- _RECORDS TO PROCESS_:
——————

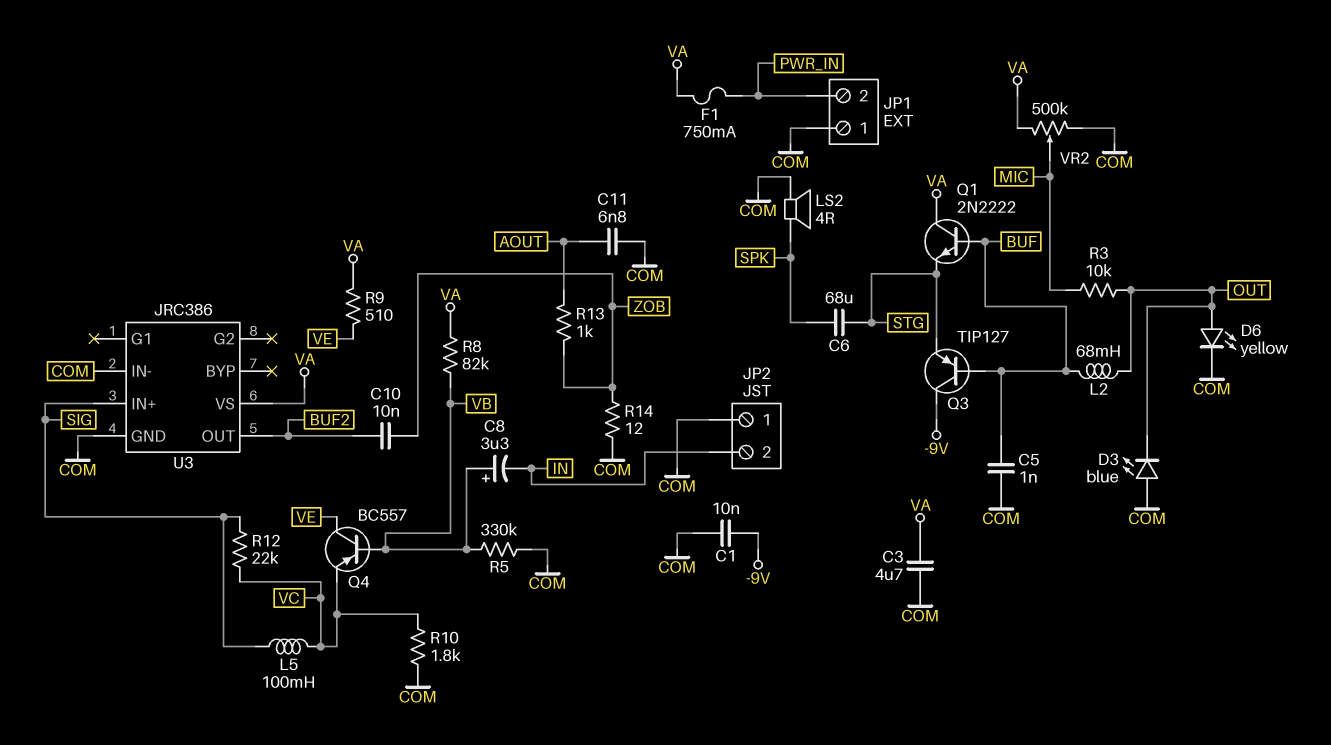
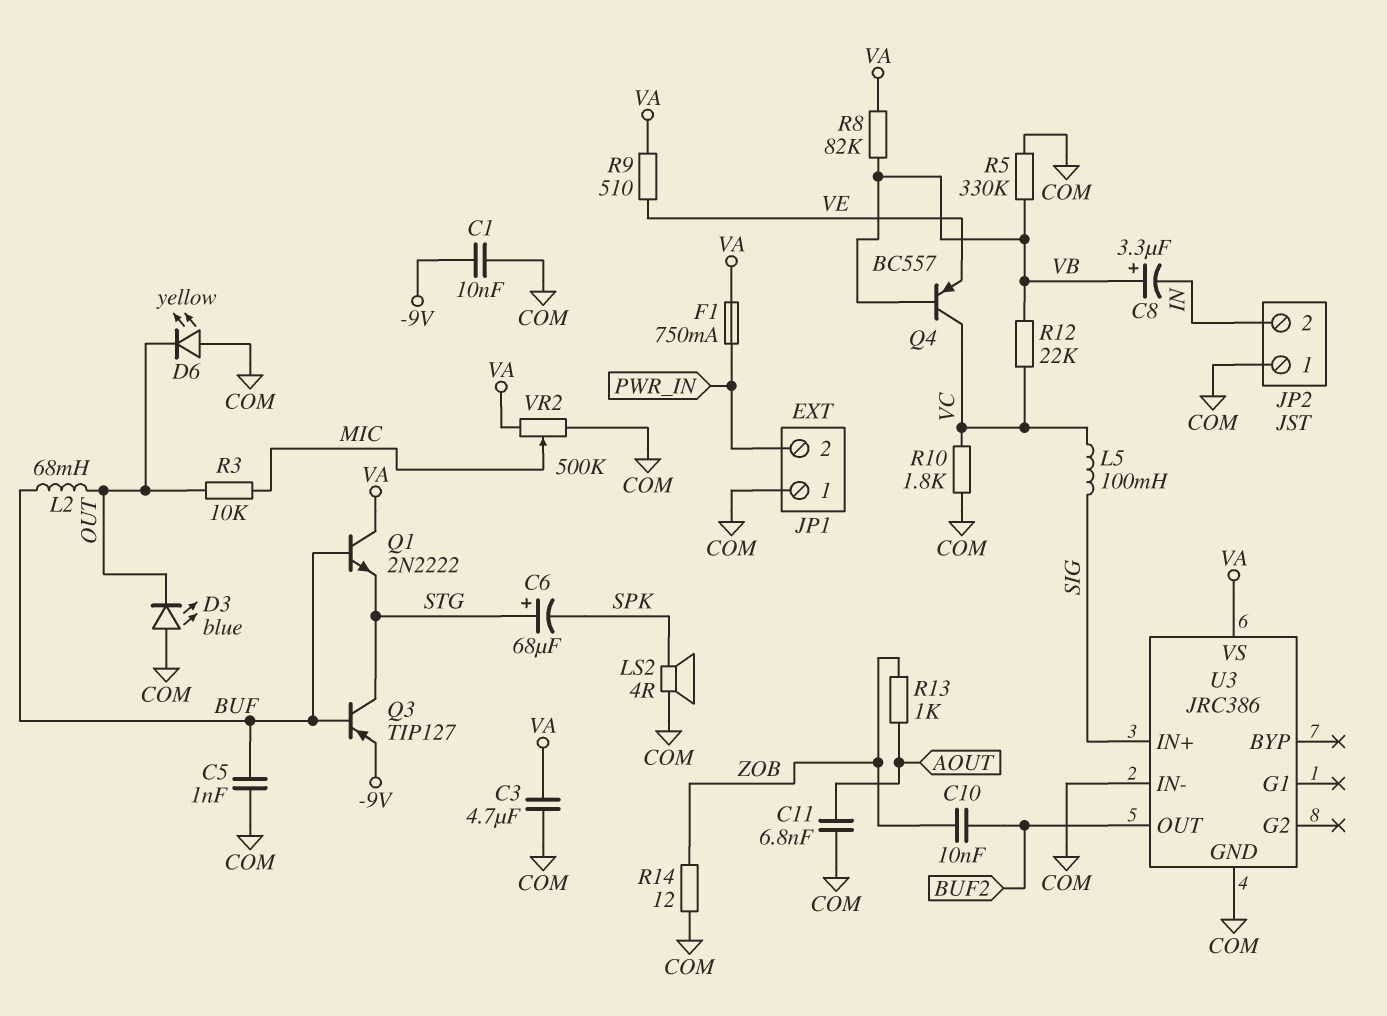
C6: 68uF (SPK, STG) -> 68uF (plus STG, minus SPK)
D6: LED yellow (A OUT, K COM) -> LED yellow (A COM, K OUT)
Q3: PNP TIP127 (B BUF, C -9V, E STG) -> PNP TIP127 (B BUF, C STG, E -9V)
Q4: PNP BC557 (B VB, C VE, E VC) -> PNP BC557 (B VB, C VC, E VE)
R12: 22k (SIG, VC) -> 22k (VB, VC)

——————

Every line of the data above should be returned exactly, with the pictures removed.

- _SOLVED PROBLEM_:
C6: 68uF (SPK, STG) -> 68uF (plus STG, minus SPK)
D6: LED yellow (A OUT, K COM) -> LED yellow (A COM, K OUT)
Q3: PNP TIP127 (B BUF, C -9V, E STG) -> PNP TIP127 (B BUF, C STG, E -9V)
Q4: PNP BC557 (B VB, C VE, E VC) -> PNP BC557 (B VB, C VC, E VE)
R12: 22k (SIG, VC) -> 22k (VB, VC)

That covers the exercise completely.